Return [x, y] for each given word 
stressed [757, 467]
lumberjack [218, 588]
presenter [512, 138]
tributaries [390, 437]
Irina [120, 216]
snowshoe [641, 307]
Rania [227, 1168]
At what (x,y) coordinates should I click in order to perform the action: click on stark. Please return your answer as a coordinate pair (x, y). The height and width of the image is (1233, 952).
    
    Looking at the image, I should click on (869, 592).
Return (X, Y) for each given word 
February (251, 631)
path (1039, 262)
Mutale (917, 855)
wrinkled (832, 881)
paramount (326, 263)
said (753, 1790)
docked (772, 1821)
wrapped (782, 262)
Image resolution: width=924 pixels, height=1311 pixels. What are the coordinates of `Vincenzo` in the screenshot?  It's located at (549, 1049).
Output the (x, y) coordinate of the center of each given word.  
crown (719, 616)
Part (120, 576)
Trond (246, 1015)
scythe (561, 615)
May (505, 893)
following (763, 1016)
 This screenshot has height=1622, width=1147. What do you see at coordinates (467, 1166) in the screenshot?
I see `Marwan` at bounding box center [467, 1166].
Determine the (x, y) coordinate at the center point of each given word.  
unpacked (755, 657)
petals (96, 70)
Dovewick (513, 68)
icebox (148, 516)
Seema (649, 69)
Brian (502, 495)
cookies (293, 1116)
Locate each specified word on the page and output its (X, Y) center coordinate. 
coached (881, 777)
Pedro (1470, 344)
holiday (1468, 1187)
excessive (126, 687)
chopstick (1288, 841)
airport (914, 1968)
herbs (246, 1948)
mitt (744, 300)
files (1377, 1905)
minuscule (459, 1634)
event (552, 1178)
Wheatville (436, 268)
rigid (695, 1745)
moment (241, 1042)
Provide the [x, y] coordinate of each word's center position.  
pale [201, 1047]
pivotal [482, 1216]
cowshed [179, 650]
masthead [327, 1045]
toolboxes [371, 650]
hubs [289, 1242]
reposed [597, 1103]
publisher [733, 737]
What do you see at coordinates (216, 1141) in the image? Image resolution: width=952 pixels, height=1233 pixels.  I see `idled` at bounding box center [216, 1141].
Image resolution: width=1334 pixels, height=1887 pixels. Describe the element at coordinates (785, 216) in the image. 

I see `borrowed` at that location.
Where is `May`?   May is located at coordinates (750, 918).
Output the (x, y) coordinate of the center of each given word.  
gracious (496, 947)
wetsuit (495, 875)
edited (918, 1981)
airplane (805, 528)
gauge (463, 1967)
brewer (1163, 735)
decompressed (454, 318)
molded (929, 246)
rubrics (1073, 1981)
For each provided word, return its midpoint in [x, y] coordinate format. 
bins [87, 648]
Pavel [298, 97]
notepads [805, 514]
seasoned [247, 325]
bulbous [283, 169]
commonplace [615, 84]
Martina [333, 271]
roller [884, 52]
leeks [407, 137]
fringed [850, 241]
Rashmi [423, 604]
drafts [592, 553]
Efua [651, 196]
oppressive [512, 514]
○ ○ ○
**Your instructions:**
Reproduce the lines of the entries from the one containing "cowshed [179, 650]" to the one containing "seasoned [247, 325]", including both, with no changes.

**Answer to the exercise:**
cowshed [179, 650]
masthead [327, 1045]
toolboxes [371, 650]
hubs [289, 1242]
reposed [597, 1103]
publisher [733, 737]
What do you see at coordinates (216, 1141) in the image? Image resolution: width=952 pixels, height=1233 pixels.  I see `idled` at bounding box center [216, 1141].
Image resolution: width=1334 pixels, height=1887 pixels. Describe the element at coordinates (785, 216) in the image. 

I see `borrowed` at that location.
Where is `May`?   May is located at coordinates (750, 918).
Output the (x, y) coordinate of the center of each given word.  
gracious (496, 947)
wetsuit (495, 875)
edited (918, 1981)
airplane (805, 528)
gauge (463, 1967)
brewer (1163, 735)
decompressed (454, 318)
molded (929, 246)
rubrics (1073, 1981)
For each provided word, return its midpoint in [x, y] coordinate format. 
bins [87, 648]
Pavel [298, 97]
notepads [805, 514]
seasoned [247, 325]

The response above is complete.